━━━ MATERIAL FOR THIS TASK ━━━

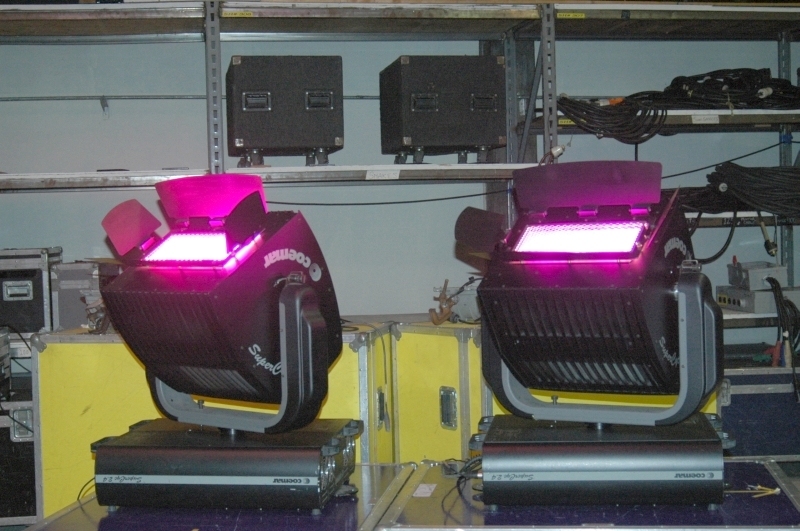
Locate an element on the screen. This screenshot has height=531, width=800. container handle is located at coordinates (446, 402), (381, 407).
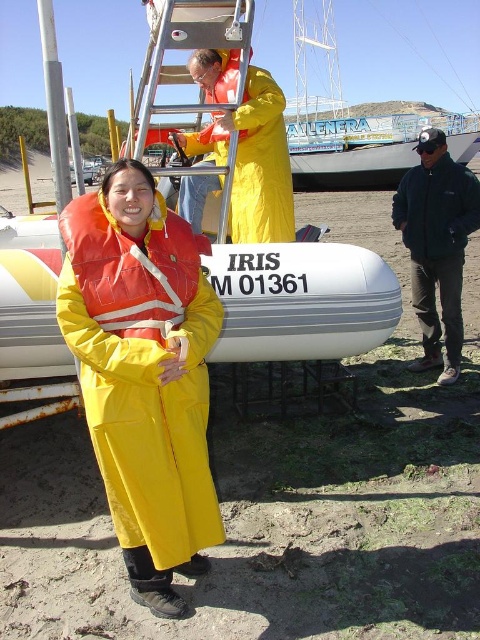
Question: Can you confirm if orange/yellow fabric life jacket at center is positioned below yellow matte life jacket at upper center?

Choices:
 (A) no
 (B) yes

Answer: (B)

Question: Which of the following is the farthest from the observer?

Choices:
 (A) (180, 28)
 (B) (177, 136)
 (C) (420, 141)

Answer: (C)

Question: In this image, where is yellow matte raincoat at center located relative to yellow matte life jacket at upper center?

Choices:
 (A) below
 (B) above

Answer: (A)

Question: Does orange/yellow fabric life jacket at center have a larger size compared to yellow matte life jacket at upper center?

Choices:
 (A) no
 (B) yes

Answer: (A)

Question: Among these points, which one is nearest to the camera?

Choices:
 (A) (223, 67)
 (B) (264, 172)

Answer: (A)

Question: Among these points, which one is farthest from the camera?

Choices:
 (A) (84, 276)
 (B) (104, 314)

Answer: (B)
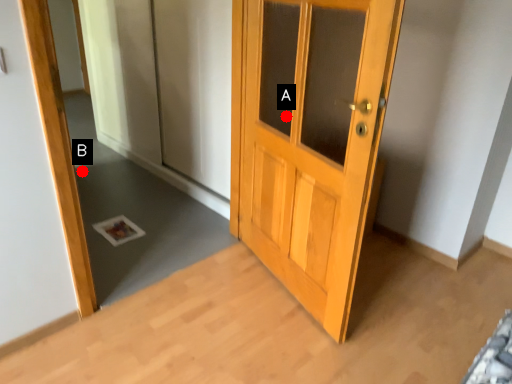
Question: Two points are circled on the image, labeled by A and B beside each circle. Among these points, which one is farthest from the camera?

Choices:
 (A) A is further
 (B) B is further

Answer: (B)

━━━
━━━ MATERIAL FOR THIS TASK ━━━

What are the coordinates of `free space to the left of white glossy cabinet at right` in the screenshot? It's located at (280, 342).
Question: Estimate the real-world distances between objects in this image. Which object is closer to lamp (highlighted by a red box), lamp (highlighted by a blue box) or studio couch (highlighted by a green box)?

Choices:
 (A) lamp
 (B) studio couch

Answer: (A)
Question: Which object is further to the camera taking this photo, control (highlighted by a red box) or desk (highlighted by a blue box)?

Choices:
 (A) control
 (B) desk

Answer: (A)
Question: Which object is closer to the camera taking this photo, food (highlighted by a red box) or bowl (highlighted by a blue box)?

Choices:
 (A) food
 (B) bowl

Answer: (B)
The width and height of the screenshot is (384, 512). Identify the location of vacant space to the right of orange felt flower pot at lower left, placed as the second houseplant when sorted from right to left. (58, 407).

━━━

_HOW TO COMPLETE THIS TASK_
Reproduce the lines of the listing starting at the one containing "Locate an element" and ending at the one containing "Question: Which of", both included. Omit the pictures from your answer.

_ANSWER TO THIS EXERCISE_
Locate an element on the screen. This screenshot has height=531, width=800. container handle is located at coordinates (446, 402), (381, 407).
Question: Can you confirm if orange/yellow fabric life jacket at center is positioned below yellow matte life jacket at upper center?

Choices:
 (A) no
 (B) yes

Answer: (B)

Question: Which of the following is the farthest from the observer?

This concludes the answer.